**Exercise description:**
Would you repeat the whole listing exactly, pictures excluded?

**Provided data:**
-- Opening Marker --

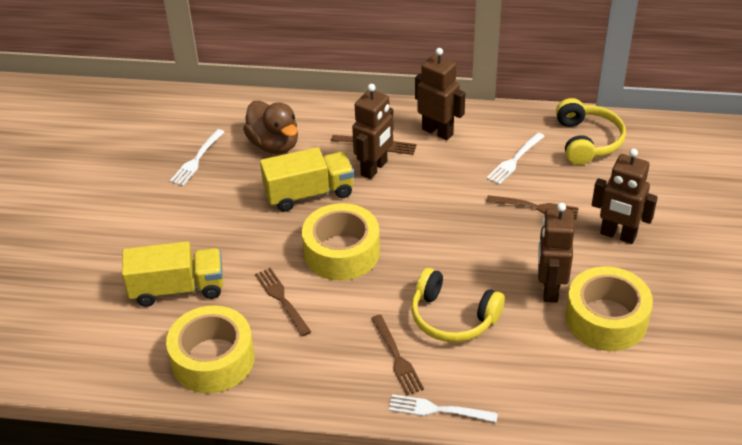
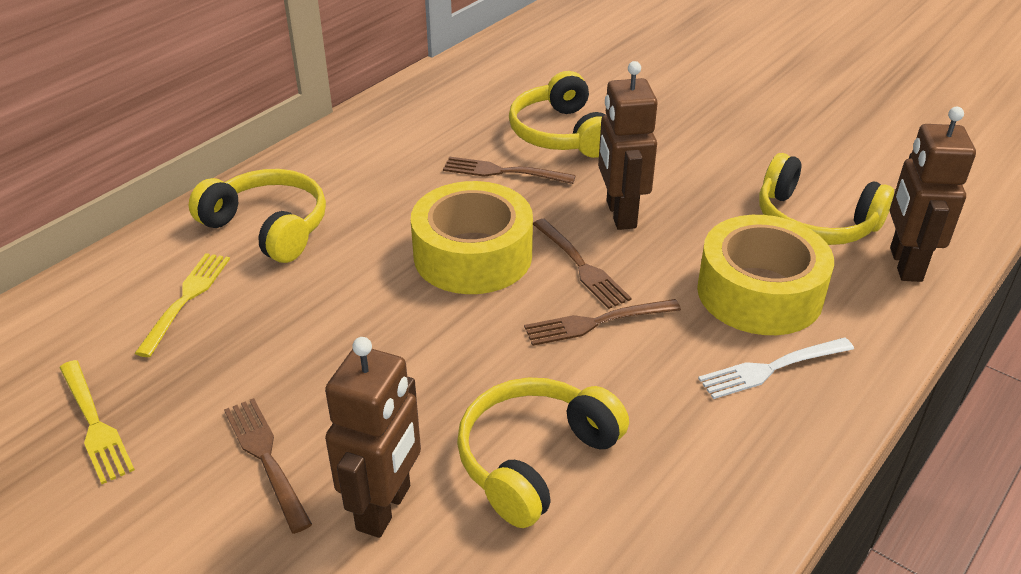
brown duck: 1 -> 0
brown robot: 4 -> 3
white fork: 3 -> 1
yellow fork: 0 -> 2
yellow headphones: 2 -> 4
yellow tape: 3 -> 2
yellow truck: 2 -> 0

-- Closing Marker --

**Reply:**
brown duck: 1 -> 0
brown robot: 4 -> 3
white fork: 3 -> 1
yellow fork: 0 -> 2
yellow headphones: 2 -> 4
yellow tape: 3 -> 2
yellow truck: 2 -> 0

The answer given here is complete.